> [Exercise] Copy the data exactly from the line that contains "red brick F9 level 3 -> none" through the line that contains "green cone O7", keeping both end lines and leaving out everything else.

[Data Boundary: Start]

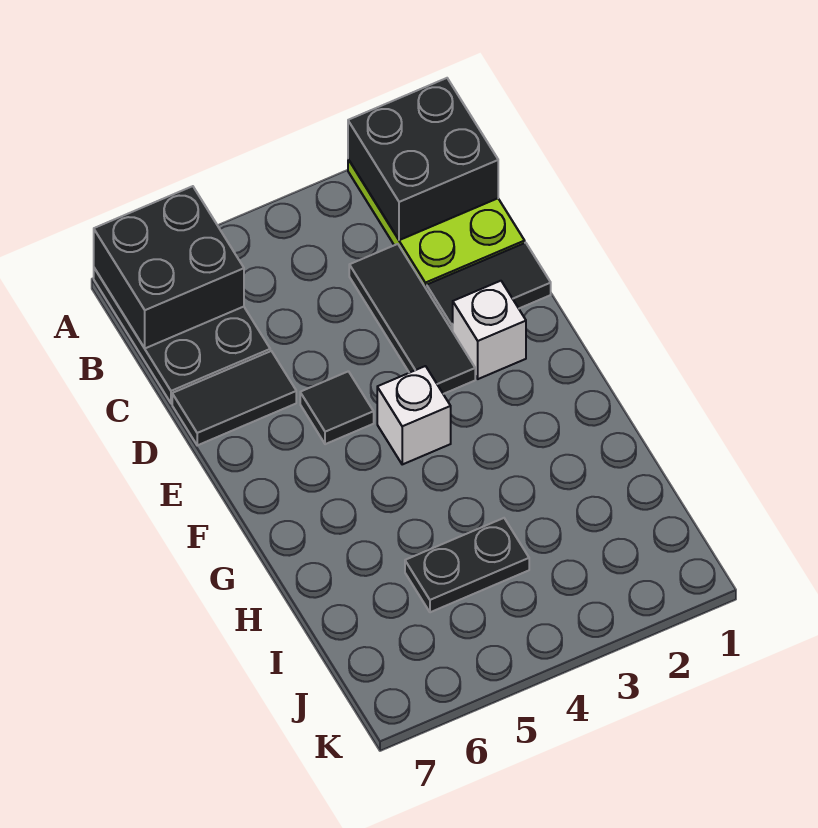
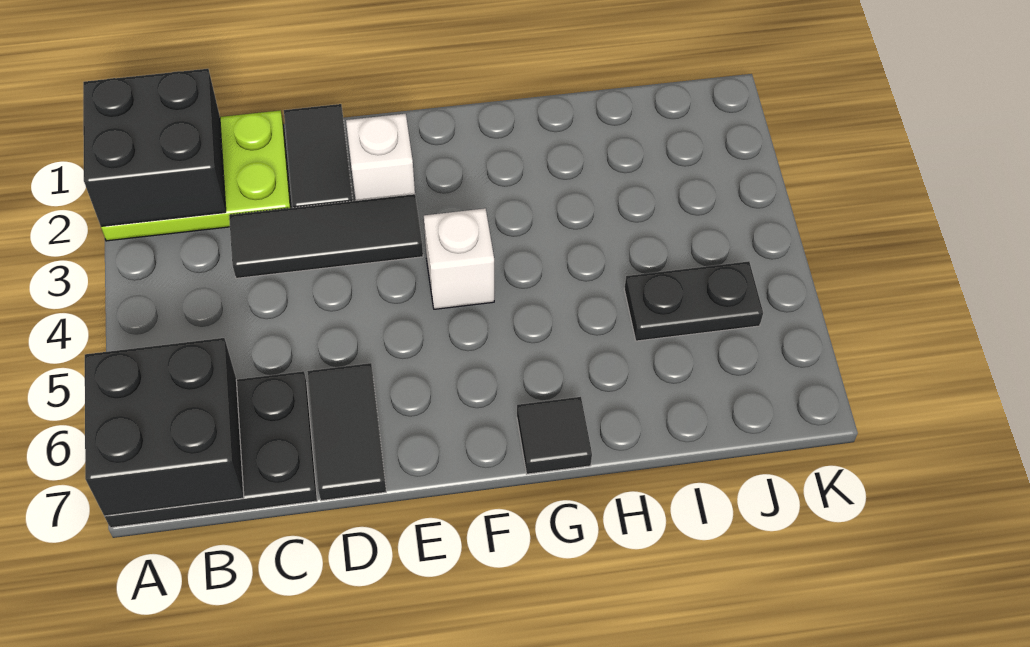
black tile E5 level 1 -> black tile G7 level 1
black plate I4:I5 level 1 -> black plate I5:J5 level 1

[Data Boundary: End]
[Data Boundary: Start]

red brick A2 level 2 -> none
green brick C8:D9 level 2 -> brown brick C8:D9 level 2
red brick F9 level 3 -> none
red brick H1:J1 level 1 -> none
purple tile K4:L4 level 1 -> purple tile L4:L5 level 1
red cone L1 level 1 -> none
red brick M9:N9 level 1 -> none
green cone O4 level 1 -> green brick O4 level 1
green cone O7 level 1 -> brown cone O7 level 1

[Data Boundary: End]

> [Answer below]
red brick F9 level 3 -> none
red brick H1:J1 level 1 -> none
purple tile K4:L4 level 1 -> purple tile L4:L5 level 1
red cone L1 level 1 -> none
red brick M9:N9 level 1 -> none
green cone O4 level 1 -> green brick O4 level 1
green cone O7 level 1 -> brown cone O7 level 1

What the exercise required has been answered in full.